START Exercise data

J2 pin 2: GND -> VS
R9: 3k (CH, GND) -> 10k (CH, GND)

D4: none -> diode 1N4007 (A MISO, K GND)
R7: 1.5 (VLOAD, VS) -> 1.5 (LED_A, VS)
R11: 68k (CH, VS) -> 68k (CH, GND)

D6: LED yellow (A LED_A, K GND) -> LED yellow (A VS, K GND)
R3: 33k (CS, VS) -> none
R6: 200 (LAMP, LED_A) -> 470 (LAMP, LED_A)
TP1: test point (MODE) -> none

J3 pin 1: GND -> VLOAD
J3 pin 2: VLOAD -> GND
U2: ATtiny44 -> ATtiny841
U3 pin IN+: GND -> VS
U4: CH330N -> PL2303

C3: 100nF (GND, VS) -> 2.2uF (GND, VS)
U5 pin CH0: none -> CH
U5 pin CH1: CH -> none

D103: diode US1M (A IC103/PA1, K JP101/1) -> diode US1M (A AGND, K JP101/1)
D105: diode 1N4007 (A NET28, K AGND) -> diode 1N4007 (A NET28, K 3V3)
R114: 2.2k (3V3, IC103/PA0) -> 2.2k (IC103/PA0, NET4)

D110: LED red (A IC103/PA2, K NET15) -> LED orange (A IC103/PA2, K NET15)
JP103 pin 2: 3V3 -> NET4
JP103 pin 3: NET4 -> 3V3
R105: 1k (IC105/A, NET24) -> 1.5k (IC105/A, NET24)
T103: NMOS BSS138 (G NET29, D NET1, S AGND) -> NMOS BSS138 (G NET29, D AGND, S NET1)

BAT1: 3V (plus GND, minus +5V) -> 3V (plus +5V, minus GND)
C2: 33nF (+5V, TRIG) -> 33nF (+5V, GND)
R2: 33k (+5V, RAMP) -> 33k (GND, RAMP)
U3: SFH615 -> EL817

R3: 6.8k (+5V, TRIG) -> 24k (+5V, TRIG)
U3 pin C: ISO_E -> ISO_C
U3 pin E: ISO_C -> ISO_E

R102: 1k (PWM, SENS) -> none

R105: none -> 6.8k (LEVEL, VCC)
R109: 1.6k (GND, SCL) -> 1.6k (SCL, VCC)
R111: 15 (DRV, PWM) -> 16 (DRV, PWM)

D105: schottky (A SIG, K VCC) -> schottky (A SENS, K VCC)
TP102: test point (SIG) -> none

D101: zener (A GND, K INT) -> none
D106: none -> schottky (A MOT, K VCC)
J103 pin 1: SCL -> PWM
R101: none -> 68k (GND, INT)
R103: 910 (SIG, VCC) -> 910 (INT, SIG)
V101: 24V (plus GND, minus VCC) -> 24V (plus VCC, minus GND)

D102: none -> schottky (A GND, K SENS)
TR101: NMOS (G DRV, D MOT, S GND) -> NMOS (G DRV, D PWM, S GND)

END Exercise data

Problem description
Above this instruction are the records; retype exactly the lines from the one containing "JP103 pin 2: 3V3 -> NET4" up to and including the one containing "D105: schottky (A".

Written reply
JP103 pin 2: 3V3 -> NET4
JP103 pin 3: NET4 -> 3V3
R105: 1k (IC105/A, NET24) -> 1.5k (IC105/A, NET24)
T103: NMOS BSS138 (G NET29, D NET1, S AGND) -> NMOS BSS138 (G NET29, D AGND, S NET1)

BAT1: 3V (plus GND, minus +5V) -> 3V (plus +5V, minus GND)
C2: 33nF (+5V, TRIG) -> 33nF (+5V, GND)
R2: 33k (+5V, RAMP) -> 33k (GND, RAMP)
U3: SFH615 -> EL817

R3: 6.8k (+5V, TRIG) -> 24k (+5V, TRIG)
U3 pin C: ISO_E -> ISO_C
U3 pin E: ISO_C -> ISO_E

R102: 1k (PWM, SENS) -> none

R105: none -> 6.8k (LEVEL, VCC)
R109: 1.6k (GND, SCL) -> 1.6k (SCL, VCC)
R111: 15 (DRV, PWM) -> 16 (DRV, PWM)

D105: schottky (A SIG, K VCC) -> schottky (A SENS, K VCC)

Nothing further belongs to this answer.